• WORK TO DO
Quote all of the material below word for word, changing nothing.

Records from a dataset
◆ ◆ ◆

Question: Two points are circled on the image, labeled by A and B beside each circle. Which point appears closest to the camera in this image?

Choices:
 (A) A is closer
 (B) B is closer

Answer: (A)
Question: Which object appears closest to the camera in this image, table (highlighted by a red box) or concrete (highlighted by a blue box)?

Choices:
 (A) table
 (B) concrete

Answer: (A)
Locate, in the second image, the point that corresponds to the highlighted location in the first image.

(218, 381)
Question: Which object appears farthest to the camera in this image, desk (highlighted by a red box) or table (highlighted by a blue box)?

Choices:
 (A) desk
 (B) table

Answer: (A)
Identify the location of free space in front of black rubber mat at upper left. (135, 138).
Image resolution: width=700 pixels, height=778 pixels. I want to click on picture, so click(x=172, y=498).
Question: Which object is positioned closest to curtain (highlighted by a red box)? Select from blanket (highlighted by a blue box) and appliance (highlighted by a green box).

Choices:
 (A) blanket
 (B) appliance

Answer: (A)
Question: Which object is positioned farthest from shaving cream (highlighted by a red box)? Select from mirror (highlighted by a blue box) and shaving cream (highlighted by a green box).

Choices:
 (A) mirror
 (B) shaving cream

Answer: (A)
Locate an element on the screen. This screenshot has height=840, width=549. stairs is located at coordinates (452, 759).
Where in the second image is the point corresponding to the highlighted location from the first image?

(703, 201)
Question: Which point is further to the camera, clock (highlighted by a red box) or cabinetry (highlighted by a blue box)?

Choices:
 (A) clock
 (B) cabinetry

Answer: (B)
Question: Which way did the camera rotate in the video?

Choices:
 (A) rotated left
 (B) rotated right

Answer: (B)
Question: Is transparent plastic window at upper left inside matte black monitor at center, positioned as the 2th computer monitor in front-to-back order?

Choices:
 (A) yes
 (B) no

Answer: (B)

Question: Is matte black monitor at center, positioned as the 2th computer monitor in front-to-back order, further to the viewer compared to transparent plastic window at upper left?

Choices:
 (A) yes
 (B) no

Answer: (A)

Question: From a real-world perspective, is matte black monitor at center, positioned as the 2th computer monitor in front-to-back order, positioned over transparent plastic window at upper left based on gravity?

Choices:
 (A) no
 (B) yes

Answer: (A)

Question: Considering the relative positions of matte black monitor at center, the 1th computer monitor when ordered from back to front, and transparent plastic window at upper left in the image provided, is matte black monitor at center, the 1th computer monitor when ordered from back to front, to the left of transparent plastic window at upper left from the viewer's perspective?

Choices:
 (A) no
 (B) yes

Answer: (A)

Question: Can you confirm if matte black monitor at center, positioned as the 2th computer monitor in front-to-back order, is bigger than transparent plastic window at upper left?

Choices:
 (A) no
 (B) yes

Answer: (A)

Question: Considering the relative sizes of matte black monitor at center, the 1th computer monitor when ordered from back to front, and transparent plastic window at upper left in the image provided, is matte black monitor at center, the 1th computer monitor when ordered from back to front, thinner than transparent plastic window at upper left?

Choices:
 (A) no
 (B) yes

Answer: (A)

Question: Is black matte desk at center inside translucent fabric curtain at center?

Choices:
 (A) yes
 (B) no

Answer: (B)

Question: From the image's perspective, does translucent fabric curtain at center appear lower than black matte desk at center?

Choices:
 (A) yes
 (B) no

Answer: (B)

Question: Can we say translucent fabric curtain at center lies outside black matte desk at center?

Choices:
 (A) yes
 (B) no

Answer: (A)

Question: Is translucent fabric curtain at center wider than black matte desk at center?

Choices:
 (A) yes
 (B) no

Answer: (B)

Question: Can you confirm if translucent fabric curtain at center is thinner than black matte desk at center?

◆ ◆ ◆

• RESPONSE TO THIS TASK
Question: Two points are circled on the image, labeled by A and B beside each circle. Which point appears closest to the camera in this image?

Choices:
 (A) A is closer
 (B) B is closer

Answer: (A)
Question: Which object appears closest to the camera in this image, table (highlighted by a red box) or concrete (highlighted by a blue box)?

Choices:
 (A) table
 (B) concrete

Answer: (A)
Locate, in the second image, the point that corresponds to the highlighted location in the first image.

(218, 381)
Question: Which object appears farthest to the camera in this image, desk (highlighted by a red box) or table (highlighted by a blue box)?

Choices:
 (A) desk
 (B) table

Answer: (A)
Identify the location of free space in front of black rubber mat at upper left. (135, 138).
Image resolution: width=700 pixels, height=778 pixels. I want to click on picture, so click(x=172, y=498).
Question: Which object is positioned closest to curtain (highlighted by a red box)? Select from blanket (highlighted by a blue box) and appliance (highlighted by a green box).

Choices:
 (A) blanket
 (B) appliance

Answer: (A)
Question: Which object is positioned farthest from shaving cream (highlighted by a red box)? Select from mirror (highlighted by a blue box) and shaving cream (highlighted by a green box).

Choices:
 (A) mirror
 (B) shaving cream

Answer: (A)
Locate an element on the screen. This screenshot has height=840, width=549. stairs is located at coordinates (452, 759).
Where in the second image is the point corresponding to the highlighted location from the first image?

(703, 201)
Question: Which point is further to the camera, clock (highlighted by a red box) or cabinetry (highlighted by a blue box)?

Choices:
 (A) clock
 (B) cabinetry

Answer: (B)
Question: Which way did the camera rotate in the video?

Choices:
 (A) rotated left
 (B) rotated right

Answer: (B)
Question: Is transparent plastic window at upper left inside matte black monitor at center, positioned as the 2th computer monitor in front-to-back order?

Choices:
 (A) yes
 (B) no

Answer: (B)

Question: Is matte black monitor at center, positioned as the 2th computer monitor in front-to-back order, further to the viewer compared to transparent plastic window at upper left?

Choices:
 (A) yes
 (B) no

Answer: (A)

Question: From a real-world perspective, is matte black monitor at center, positioned as the 2th computer monitor in front-to-back order, positioned over transparent plastic window at upper left based on gravity?

Choices:
 (A) no
 (B) yes

Answer: (A)

Question: Considering the relative positions of matte black monitor at center, the 1th computer monitor when ordered from back to front, and transparent plastic window at upper left in the image provided, is matte black monitor at center, the 1th computer monitor when ordered from back to front, to the left of transparent plastic window at upper left from the viewer's perspective?

Choices:
 (A) no
 (B) yes

Answer: (A)

Question: Can you confirm if matte black monitor at center, positioned as the 2th computer monitor in front-to-back order, is bigger than transparent plastic window at upper left?

Choices:
 (A) no
 (B) yes

Answer: (A)

Question: Considering the relative sizes of matte black monitor at center, the 1th computer monitor when ordered from back to front, and transparent plastic window at upper left in the image provided, is matte black monitor at center, the 1th computer monitor when ordered from back to front, thinner than transparent plastic window at upper left?

Choices:
 (A) no
 (B) yes

Answer: (A)

Question: Is black matte desk at center inside translucent fabric curtain at center?

Choices:
 (A) yes
 (B) no

Answer: (B)

Question: From the image's perspective, does translucent fabric curtain at center appear lower than black matte desk at center?

Choices:
 (A) yes
 (B) no

Answer: (B)

Question: Can we say translucent fabric curtain at center lies outside black matte desk at center?

Choices:
 (A) yes
 (B) no

Answer: (A)

Question: Is translucent fabric curtain at center wider than black matte desk at center?

Choices:
 (A) yes
 (B) no

Answer: (B)

Question: Can you confirm if translucent fabric curtain at center is thinner than black matte desk at center?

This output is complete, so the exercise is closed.